• _To do_
Please copy the lines below, exactly as they are, from the one with "IC2 pin SW: SIG2 -> SIG3" through the one with "D4: zener 4.7V", and leave out the pictures.

• _Dataset extract_
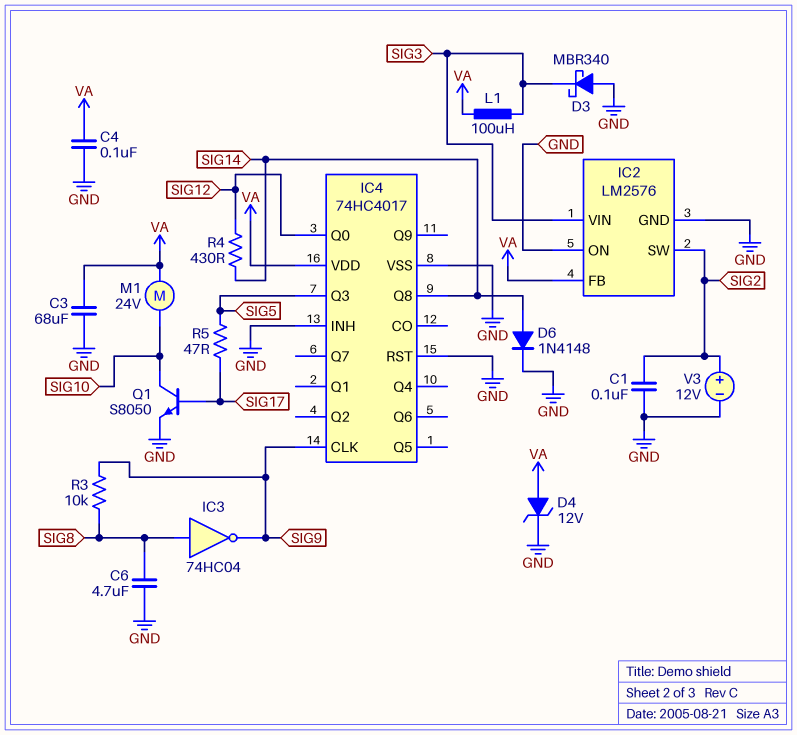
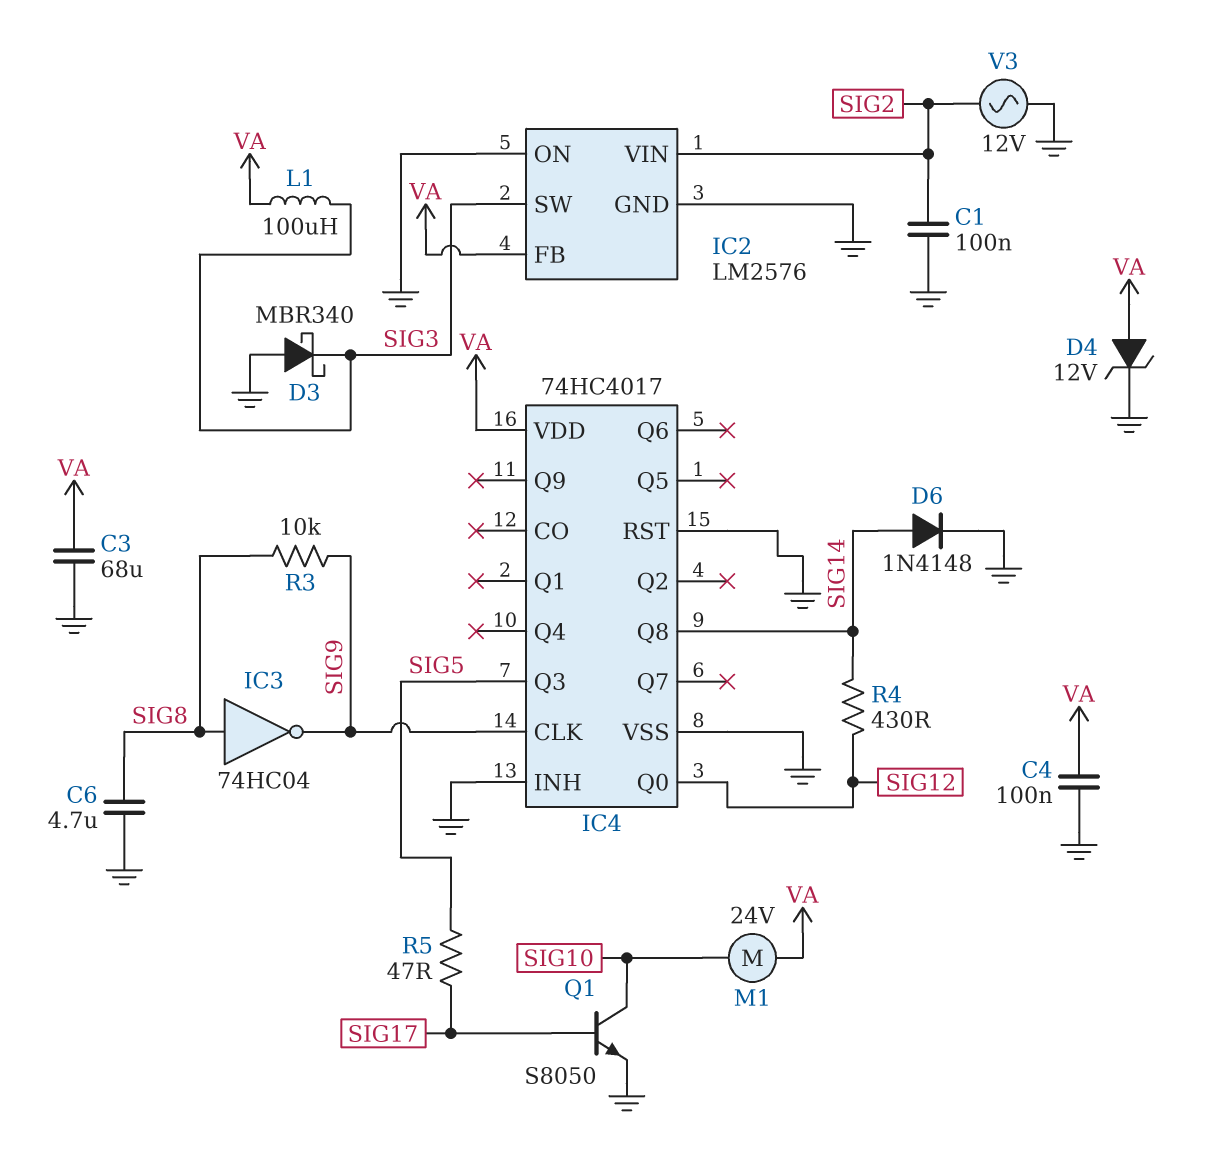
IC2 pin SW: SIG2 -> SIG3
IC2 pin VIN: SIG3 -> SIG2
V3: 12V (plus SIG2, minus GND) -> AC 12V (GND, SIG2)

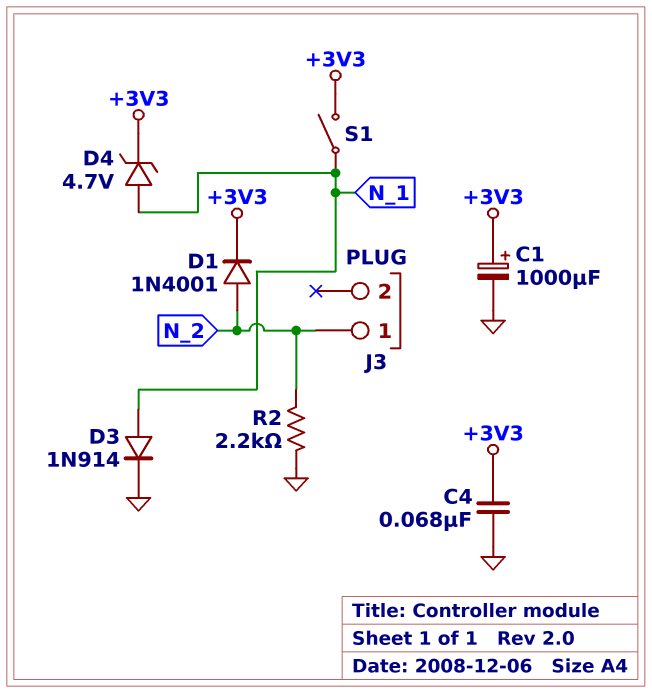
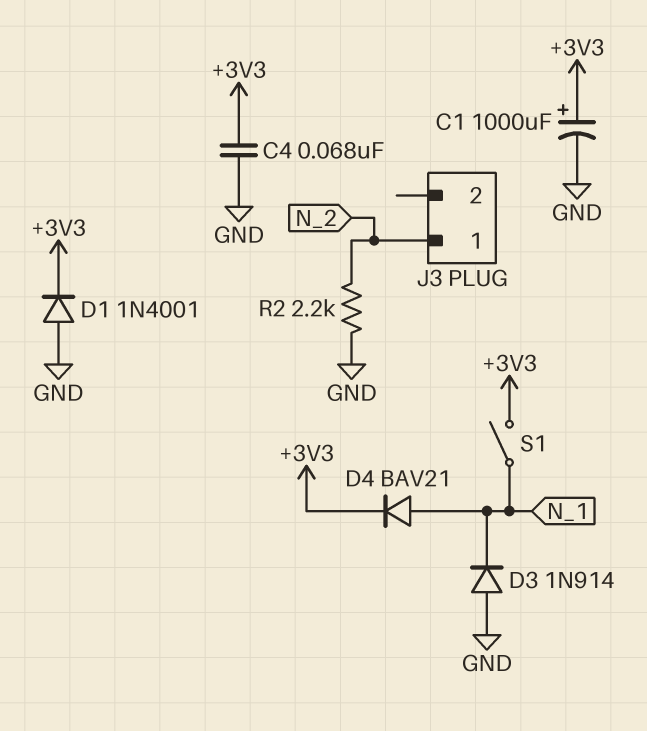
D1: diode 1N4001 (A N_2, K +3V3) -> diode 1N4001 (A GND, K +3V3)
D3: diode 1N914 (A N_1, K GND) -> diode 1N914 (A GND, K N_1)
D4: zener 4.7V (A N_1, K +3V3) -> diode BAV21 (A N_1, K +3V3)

* * *

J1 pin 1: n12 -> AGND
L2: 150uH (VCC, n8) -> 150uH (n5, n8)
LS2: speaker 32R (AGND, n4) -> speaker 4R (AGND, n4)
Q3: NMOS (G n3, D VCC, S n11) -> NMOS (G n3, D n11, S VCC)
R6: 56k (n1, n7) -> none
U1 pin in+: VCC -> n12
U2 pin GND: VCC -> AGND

--

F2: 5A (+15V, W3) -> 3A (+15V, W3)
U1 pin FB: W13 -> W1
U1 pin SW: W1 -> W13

• _Output_
IC2 pin SW: SIG2 -> SIG3
IC2 pin VIN: SIG3 -> SIG2
V3: 12V (plus SIG2, minus GND) -> AC 12V (GND, SIG2)

D1: diode 1N4001 (A N_2, K +3V3) -> diode 1N4001 (A GND, K +3V3)
D3: diode 1N914 (A N_1, K GND) -> diode 1N914 (A GND, K N_1)
D4: zener 4.7V (A N_1, K +3V3) -> diode BAV21 (A N_1, K +3V3)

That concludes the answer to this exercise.